• **Problem to solve**:
Without the images, reproduce each line of the material exactly.

• **Provided records**:
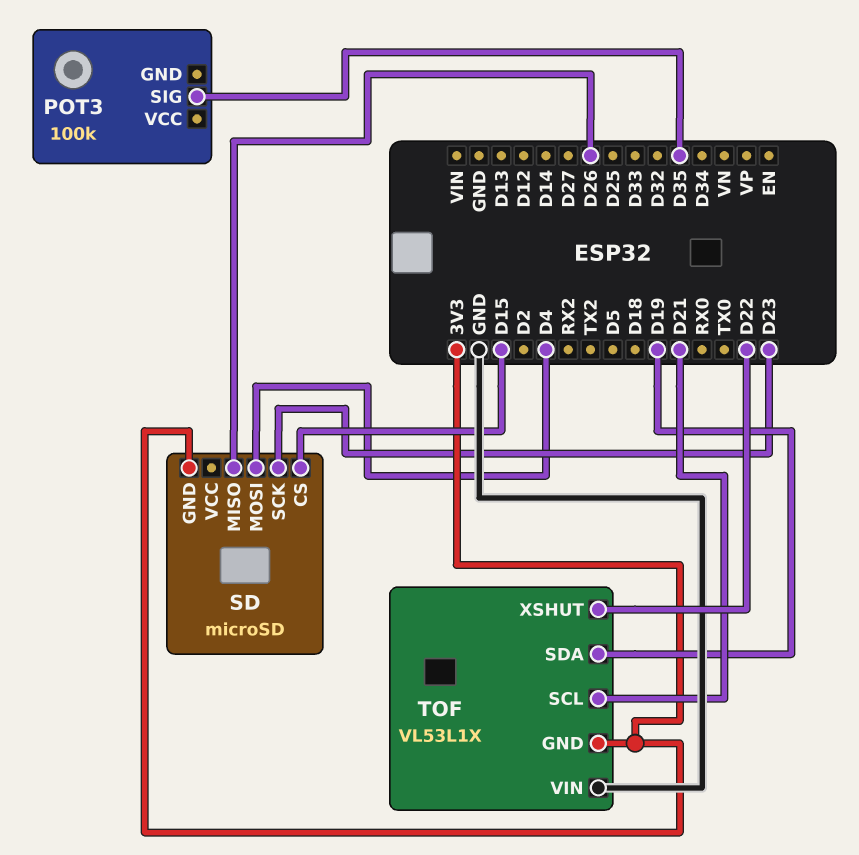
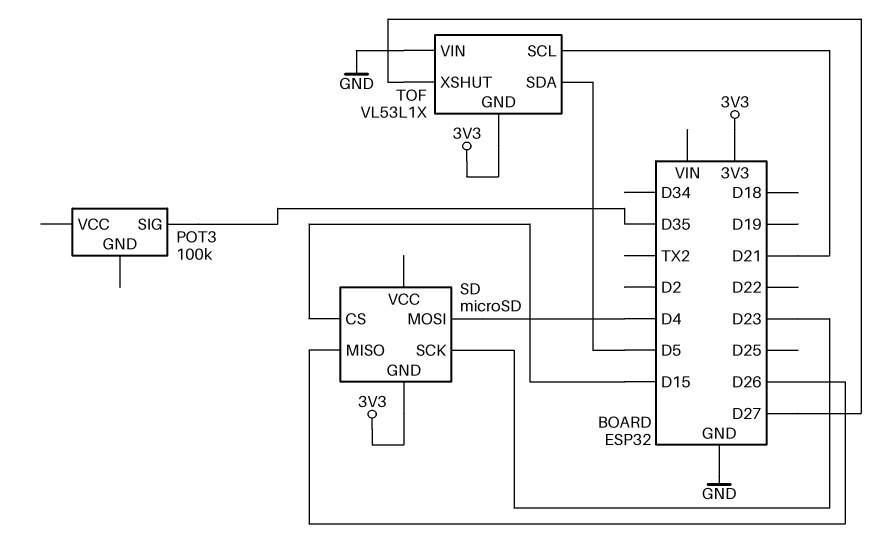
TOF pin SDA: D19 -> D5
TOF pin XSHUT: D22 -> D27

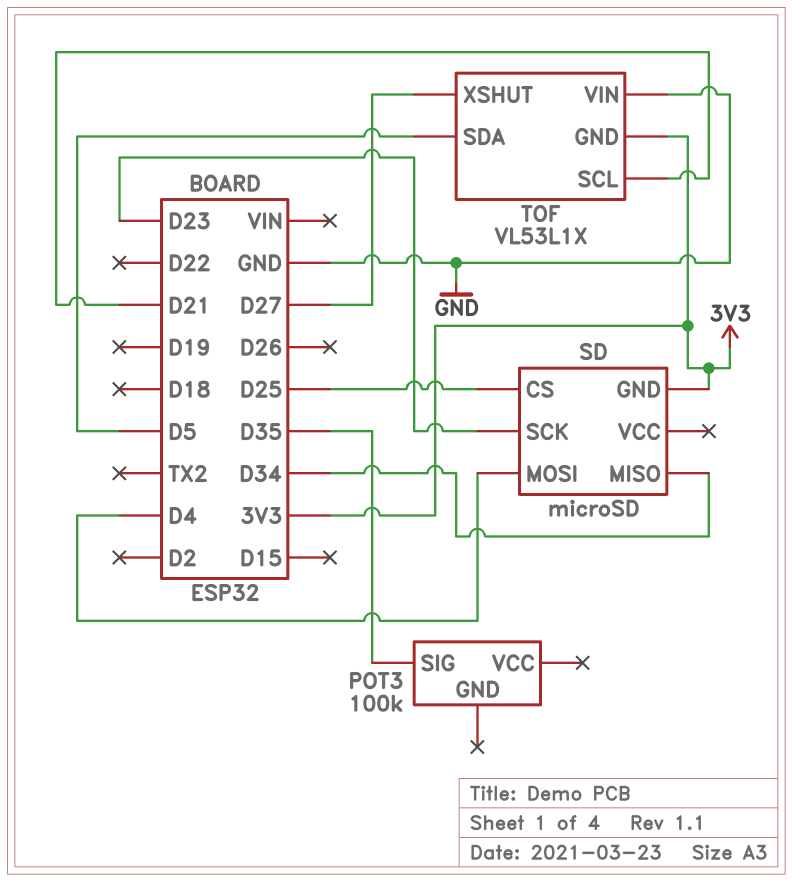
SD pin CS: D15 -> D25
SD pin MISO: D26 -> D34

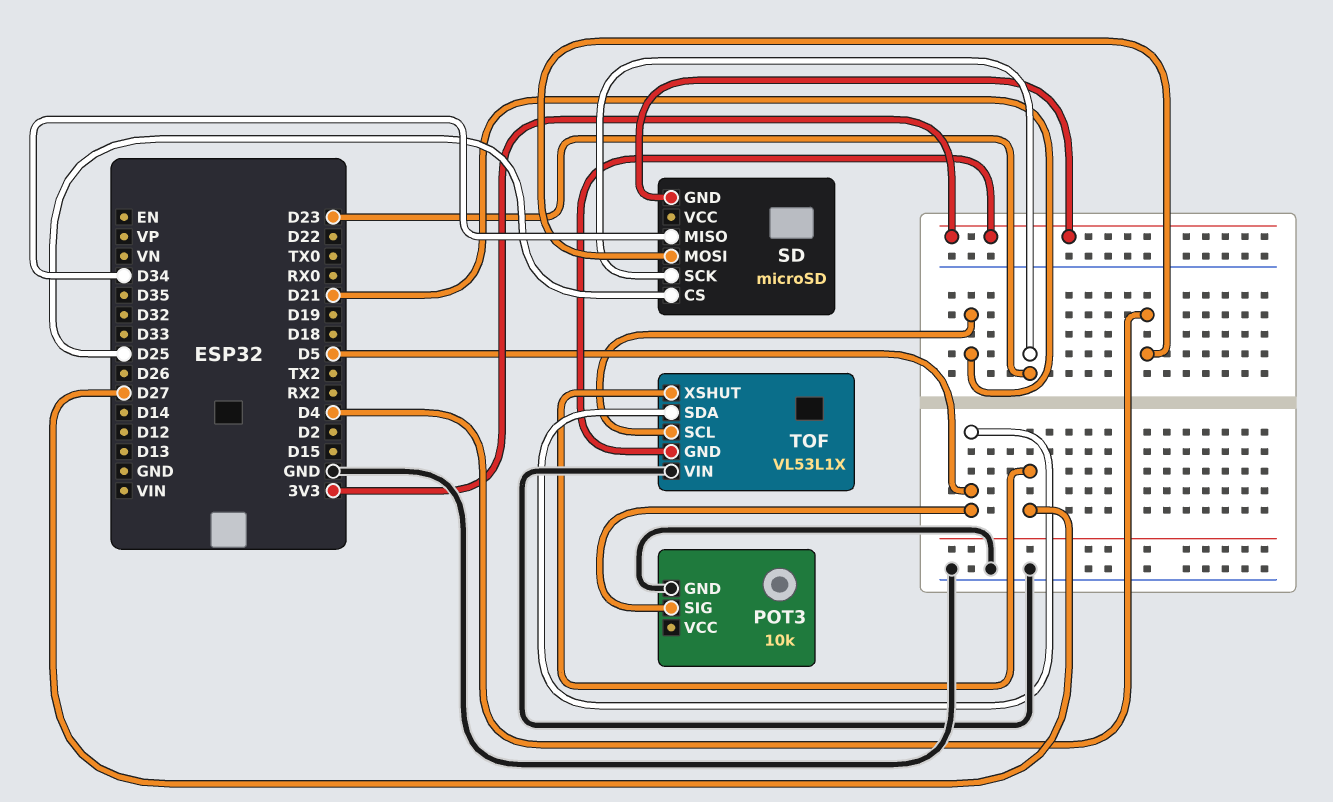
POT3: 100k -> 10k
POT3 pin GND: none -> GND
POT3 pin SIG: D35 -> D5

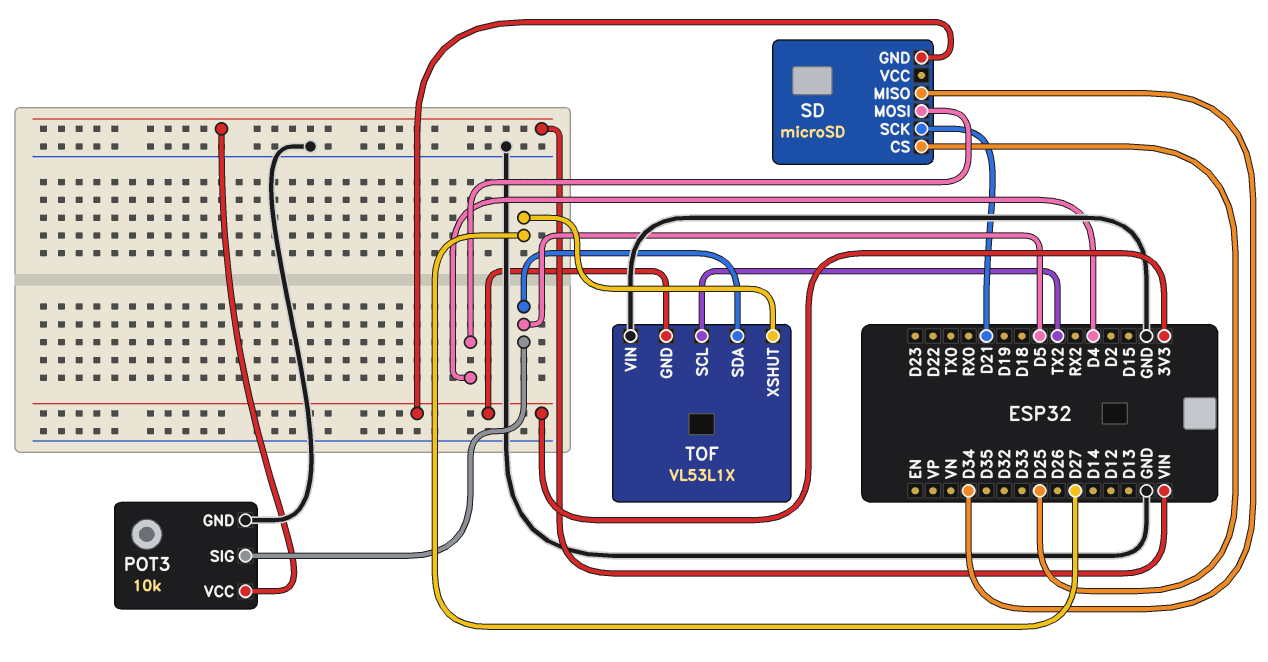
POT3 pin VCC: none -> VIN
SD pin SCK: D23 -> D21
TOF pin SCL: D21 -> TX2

• **Answer to this exercise**:
TOF pin SDA: D19 -> D5
TOF pin XSHUT: D22 -> D27

SD pin CS: D15 -> D25
SD pin MISO: D26 -> D34

POT3: 100k -> 10k
POT3 pin GND: none -> GND
POT3 pin SIG: D35 -> D5

POT3 pin VCC: none -> VIN
SD pin SCK: D23 -> D21
TOF pin SCL: D21 -> TX2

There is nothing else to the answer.